----- Given records
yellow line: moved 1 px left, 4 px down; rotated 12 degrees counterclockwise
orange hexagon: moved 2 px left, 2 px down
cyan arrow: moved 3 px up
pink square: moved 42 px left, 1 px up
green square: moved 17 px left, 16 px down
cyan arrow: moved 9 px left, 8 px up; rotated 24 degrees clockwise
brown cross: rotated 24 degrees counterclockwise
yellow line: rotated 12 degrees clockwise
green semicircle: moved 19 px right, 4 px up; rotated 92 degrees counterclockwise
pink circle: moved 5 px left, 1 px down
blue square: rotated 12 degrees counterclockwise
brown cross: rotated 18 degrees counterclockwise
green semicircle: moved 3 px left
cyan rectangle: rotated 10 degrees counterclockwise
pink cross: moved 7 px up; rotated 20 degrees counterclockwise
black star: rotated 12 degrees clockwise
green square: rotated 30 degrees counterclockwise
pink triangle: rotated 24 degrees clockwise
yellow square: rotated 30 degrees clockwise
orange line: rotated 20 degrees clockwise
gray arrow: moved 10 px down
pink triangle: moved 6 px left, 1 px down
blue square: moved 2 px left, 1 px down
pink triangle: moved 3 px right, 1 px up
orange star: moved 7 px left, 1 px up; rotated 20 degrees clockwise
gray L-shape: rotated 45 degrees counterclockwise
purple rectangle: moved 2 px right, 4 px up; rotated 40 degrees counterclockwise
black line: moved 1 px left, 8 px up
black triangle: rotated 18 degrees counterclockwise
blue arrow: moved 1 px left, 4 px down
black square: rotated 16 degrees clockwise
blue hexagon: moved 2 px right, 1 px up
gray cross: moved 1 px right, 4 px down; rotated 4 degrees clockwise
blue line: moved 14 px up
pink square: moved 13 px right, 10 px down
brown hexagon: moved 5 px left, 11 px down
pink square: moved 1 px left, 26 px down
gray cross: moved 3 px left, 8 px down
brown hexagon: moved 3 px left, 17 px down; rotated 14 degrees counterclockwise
----------
• _Given instruction_
Quote the data above word for word, from the first line through the line that contains "gray L-shape: rotated", including both of those lines.

• _Reply to the exercise_
yellow line: moved 1 px left, 4 px down; rotated 12 degrees counterclockwise
orange hexagon: moved 2 px left, 2 px down
cyan arrow: moved 3 px up
pink square: moved 42 px left, 1 px up
green square: moved 17 px left, 16 px down
cyan arrow: moved 9 px left, 8 px up; rotated 24 degrees clockwise
brown cross: rotated 24 degrees counterclockwise
yellow line: rotated 12 degrees clockwise
green semicircle: moved 19 px right, 4 px up; rotated 92 degrees counterclockwise
pink circle: moved 5 px left, 1 px down
blue square: rotated 12 degrees counterclockwise
brown cross: rotated 18 degrees counterclockwise
green semicircle: moved 3 px left
cyan rectangle: rotated 10 degrees counterclockwise
pink cross: moved 7 px up; rotated 20 degrees counterclockwise
black star: rotated 12 degrees clockwise
green square: rotated 30 degrees counterclockwise
pink triangle: rotated 24 degrees clockwise
yellow square: rotated 30 degrees clockwise
orange line: rotated 20 degrees clockwise
gray arrow: moved 10 px down
pink triangle: moved 6 px left, 1 px down
blue square: moved 2 px left, 1 px down
pink triangle: moved 3 px right, 1 px up
orange star: moved 7 px left, 1 px up; rotated 20 degrees clockwise
gray L-shape: rotated 45 degrees counterclockwise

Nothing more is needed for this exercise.